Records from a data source
■ ■ ■

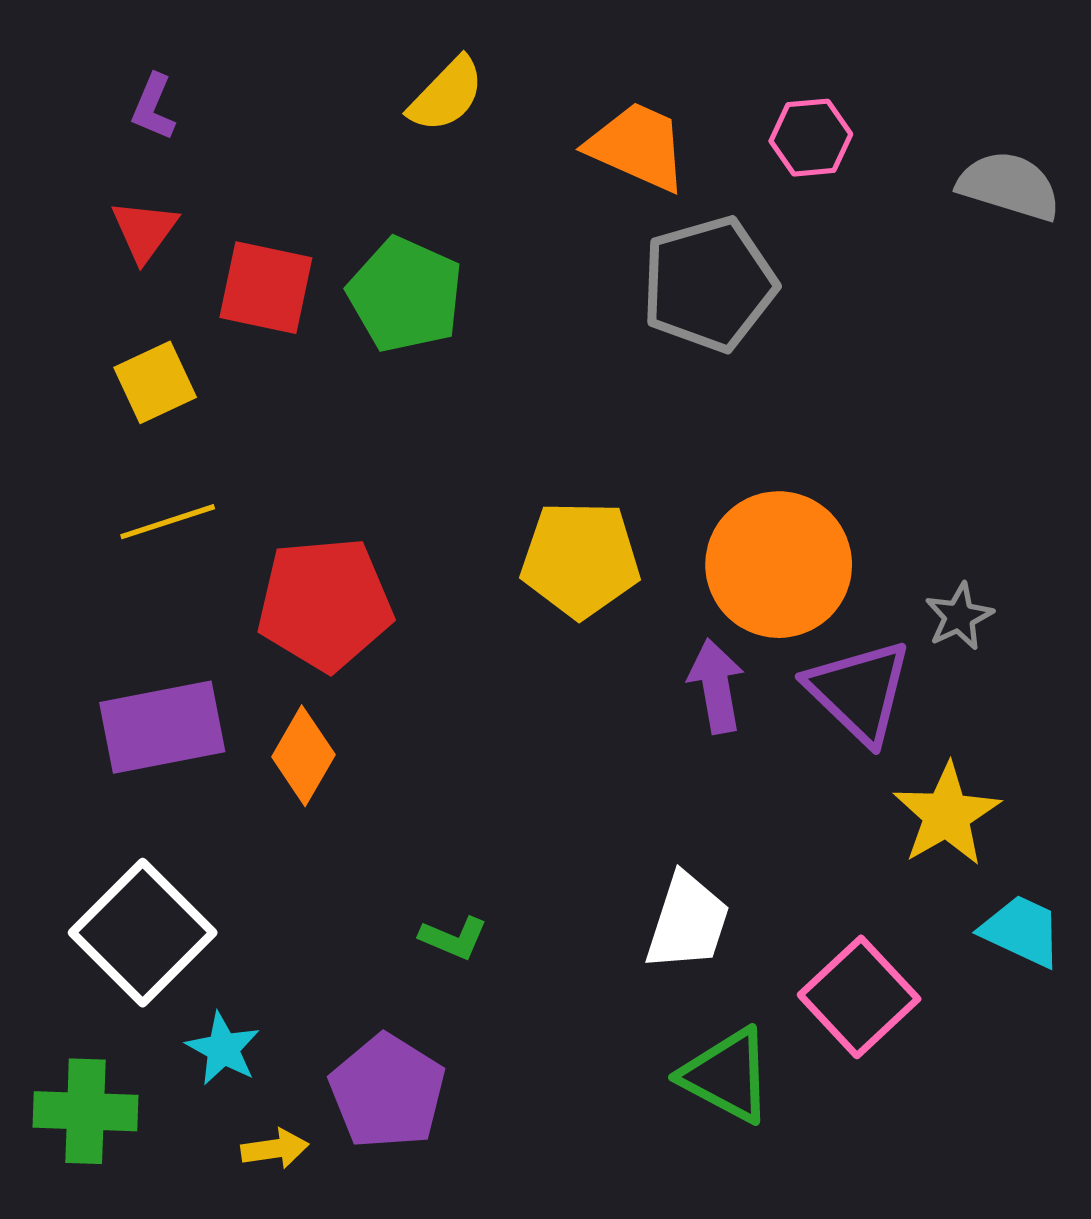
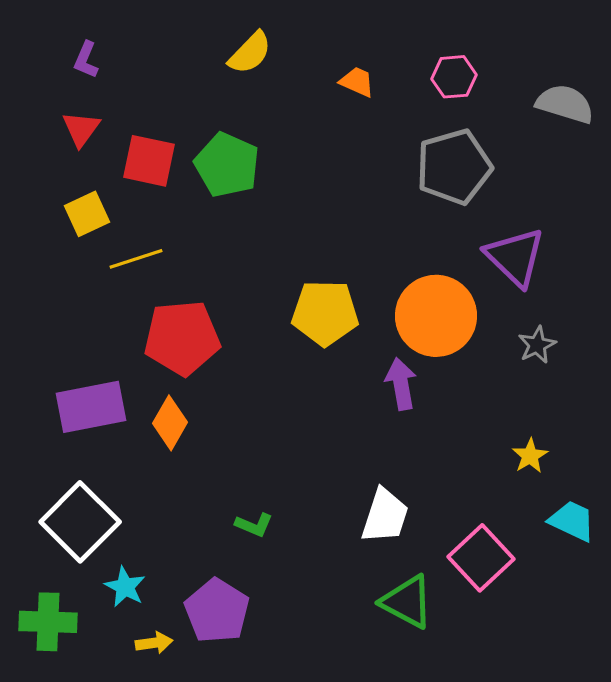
orange trapezoid: (638, 147) -> (357, 82), size x0.6
gray pentagon: (709, 284) -> (454, 167), moved
yellow line: (168, 522) -> (136, 259), moved
purple triangle: (859, 691) -> (515, 257), moved
yellow star: (947, 815) -> (530, 456), size x0.6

■ ■ ■

Check each line above for the word "moved" and give the number of lines that have it, nothing else.

Exercise solution: 3